→ REQUIRED WORK
The line containing "U12: buffer 74LS07" marks the start; repeat it and every following line exactly through the end of the entries.
= = = =
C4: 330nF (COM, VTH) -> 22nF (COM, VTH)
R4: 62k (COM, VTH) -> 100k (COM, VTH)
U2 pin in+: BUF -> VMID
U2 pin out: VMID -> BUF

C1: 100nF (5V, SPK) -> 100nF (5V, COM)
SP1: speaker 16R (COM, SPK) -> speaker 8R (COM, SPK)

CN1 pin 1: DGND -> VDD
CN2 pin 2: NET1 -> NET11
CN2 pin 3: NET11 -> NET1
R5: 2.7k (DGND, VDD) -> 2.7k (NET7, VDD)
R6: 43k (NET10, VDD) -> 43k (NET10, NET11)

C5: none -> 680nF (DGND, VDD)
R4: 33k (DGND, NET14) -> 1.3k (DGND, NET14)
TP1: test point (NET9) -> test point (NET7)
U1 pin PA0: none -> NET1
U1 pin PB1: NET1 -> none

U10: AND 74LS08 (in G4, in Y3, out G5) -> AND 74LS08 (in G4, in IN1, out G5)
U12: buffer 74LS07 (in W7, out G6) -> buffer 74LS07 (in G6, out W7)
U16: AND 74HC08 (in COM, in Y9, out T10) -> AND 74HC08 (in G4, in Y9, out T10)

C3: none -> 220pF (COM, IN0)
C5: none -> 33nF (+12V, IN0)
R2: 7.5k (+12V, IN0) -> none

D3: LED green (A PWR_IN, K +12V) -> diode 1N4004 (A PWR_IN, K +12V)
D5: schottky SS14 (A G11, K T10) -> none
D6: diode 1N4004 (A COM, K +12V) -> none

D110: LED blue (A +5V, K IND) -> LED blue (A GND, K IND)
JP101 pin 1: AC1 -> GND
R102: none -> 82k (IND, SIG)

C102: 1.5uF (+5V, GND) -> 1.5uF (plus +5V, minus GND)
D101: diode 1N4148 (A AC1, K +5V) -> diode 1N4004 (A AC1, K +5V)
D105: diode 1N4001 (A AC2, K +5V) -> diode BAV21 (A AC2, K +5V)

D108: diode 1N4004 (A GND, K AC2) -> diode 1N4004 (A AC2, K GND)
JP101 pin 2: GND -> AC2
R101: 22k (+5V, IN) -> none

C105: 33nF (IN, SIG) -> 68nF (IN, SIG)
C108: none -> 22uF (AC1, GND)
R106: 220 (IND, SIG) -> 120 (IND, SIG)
= = = =
→ REPLY TO THE TASK
U12: buffer 74LS07 (in W7, out G6) -> buffer 74LS07 (in G6, out W7)
U16: AND 74HC08 (in COM, in Y9, out T10) -> AND 74HC08 (in G4, in Y9, out T10)

C3: none -> 220pF (COM, IN0)
C5: none -> 33nF (+12V, IN0)
R2: 7.5k (+12V, IN0) -> none

D3: LED green (A PWR_IN, K +12V) -> diode 1N4004 (A PWR_IN, K +12V)
D5: schottky SS14 (A G11, K T10) -> none
D6: diode 1N4004 (A COM, K +12V) -> none

D110: LED blue (A +5V, K IND) -> LED blue (A GND, K IND)
JP101 pin 1: AC1 -> GND
R102: none -> 82k (IND, SIG)

C102: 1.5uF (+5V, GND) -> 1.5uF (plus +5V, minus GND)
D101: diode 1N4148 (A AC1, K +5V) -> diode 1N4004 (A AC1, K +5V)
D105: diode 1N4001 (A AC2, K +5V) -> diode BAV21 (A AC2, K +5V)

D108: diode 1N4004 (A GND, K AC2) -> diode 1N4004 (A AC2, K GND)
JP101 pin 2: GND -> AC2
R101: 22k (+5V, IN) -> none

C105: 33nF (IN, SIG) -> 68nF (IN, SIG)
C108: none -> 22uF (AC1, GND)
R106: 220 (IND, SIG) -> 120 (IND, SIG)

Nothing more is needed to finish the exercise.